§ **Task requirements**: Please restate, word for word, the lines below that begin at the one with "(525, 275) = (364, 300): white" and end at the one with "(1085, 322) = (625, 245): white". Leave out all other lines.

§ **Material for this exercise**:

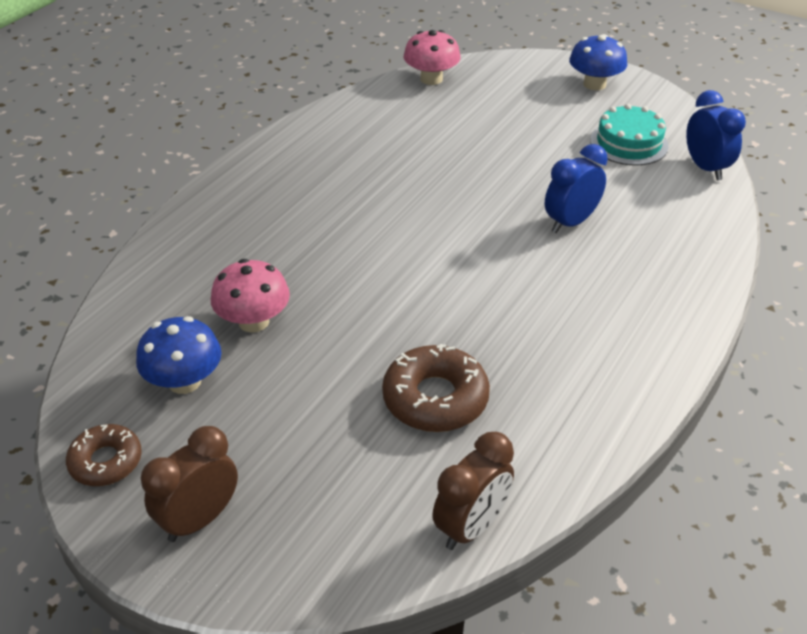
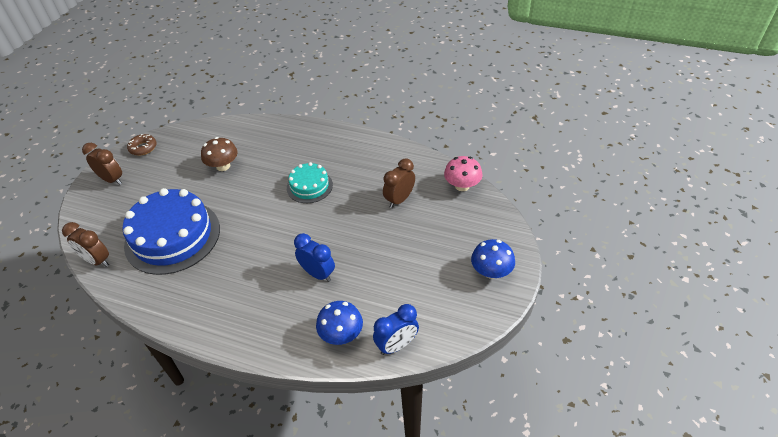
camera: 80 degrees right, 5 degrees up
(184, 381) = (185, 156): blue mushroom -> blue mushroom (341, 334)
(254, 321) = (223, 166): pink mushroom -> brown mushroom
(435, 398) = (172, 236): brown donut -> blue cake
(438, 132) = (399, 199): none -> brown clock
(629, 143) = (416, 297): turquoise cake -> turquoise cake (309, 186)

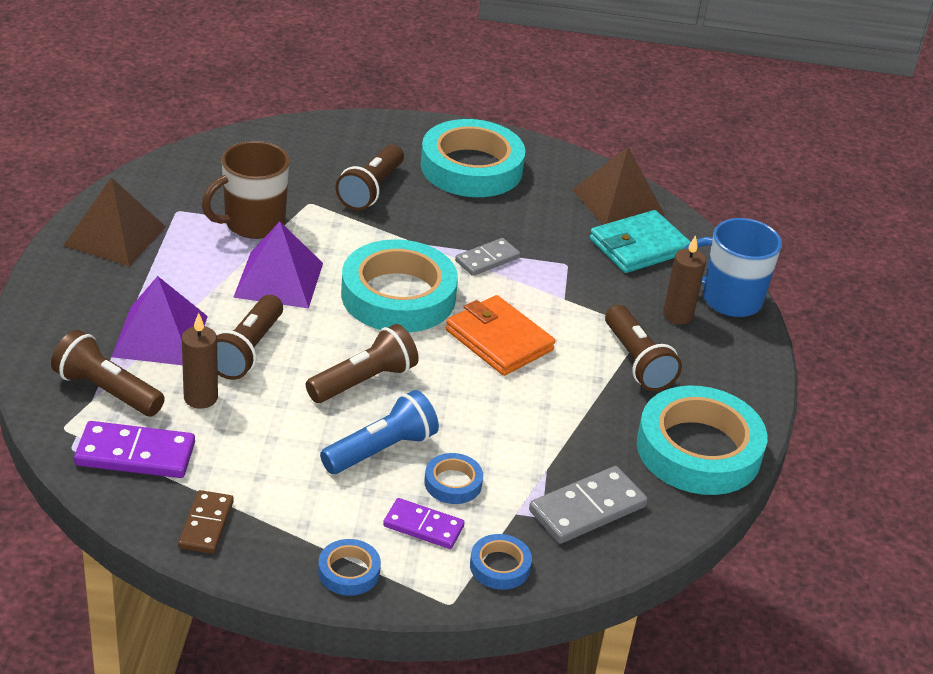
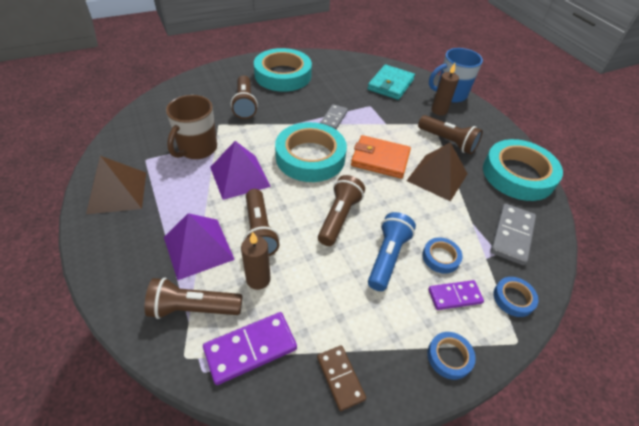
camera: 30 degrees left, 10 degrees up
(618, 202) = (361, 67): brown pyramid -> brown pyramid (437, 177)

---

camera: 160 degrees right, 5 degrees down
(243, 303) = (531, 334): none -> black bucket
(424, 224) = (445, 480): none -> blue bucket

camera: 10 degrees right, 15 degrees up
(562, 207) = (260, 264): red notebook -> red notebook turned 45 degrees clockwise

---

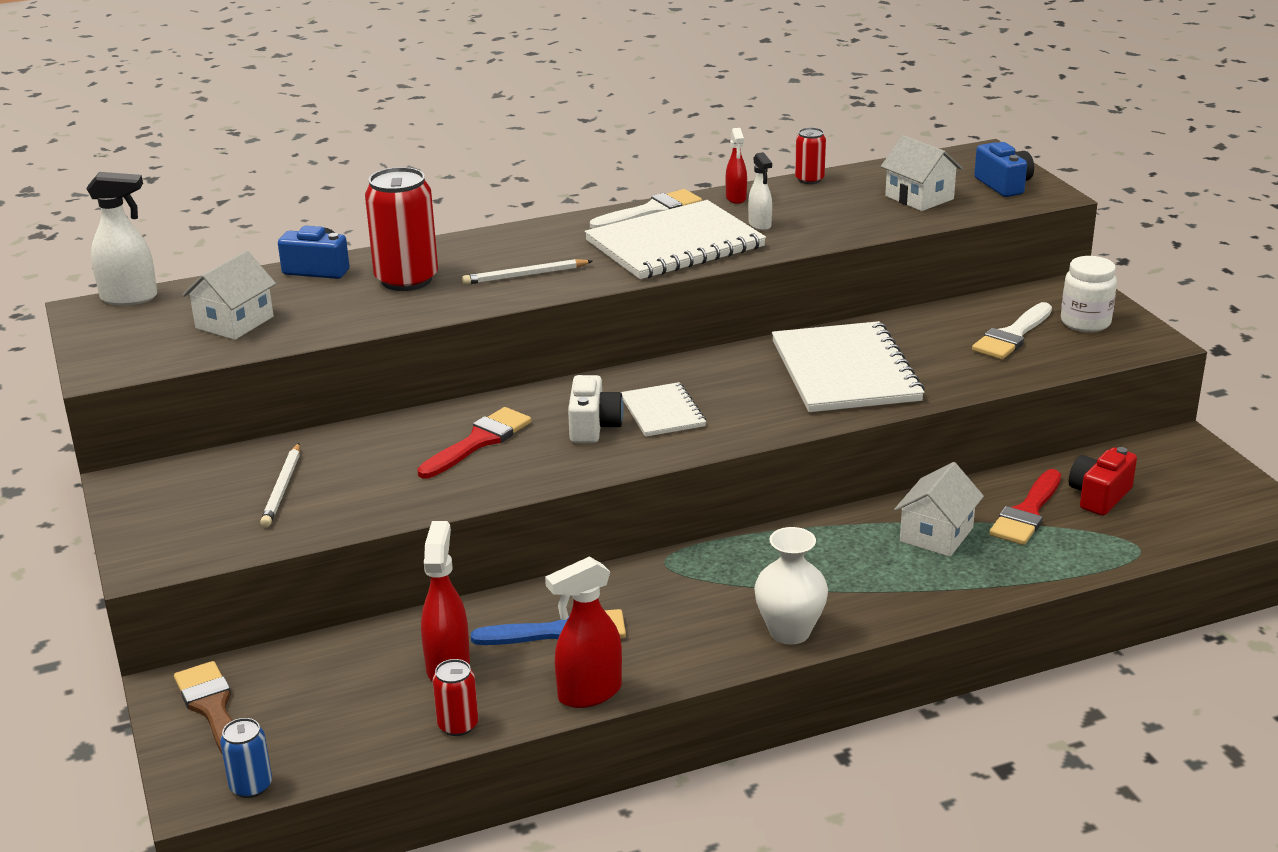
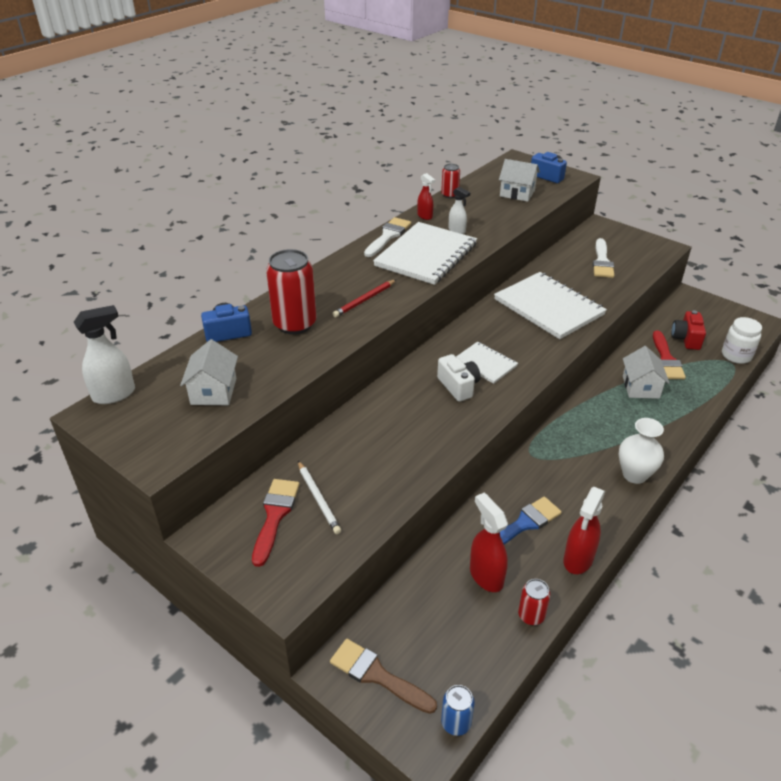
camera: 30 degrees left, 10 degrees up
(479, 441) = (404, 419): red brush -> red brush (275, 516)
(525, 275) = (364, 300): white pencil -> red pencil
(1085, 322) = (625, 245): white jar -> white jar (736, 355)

§ **Answer space**:
(525, 275) = (364, 300): white pencil -> red pencil
(1085, 322) = (625, 245): white jar -> white jar (736, 355)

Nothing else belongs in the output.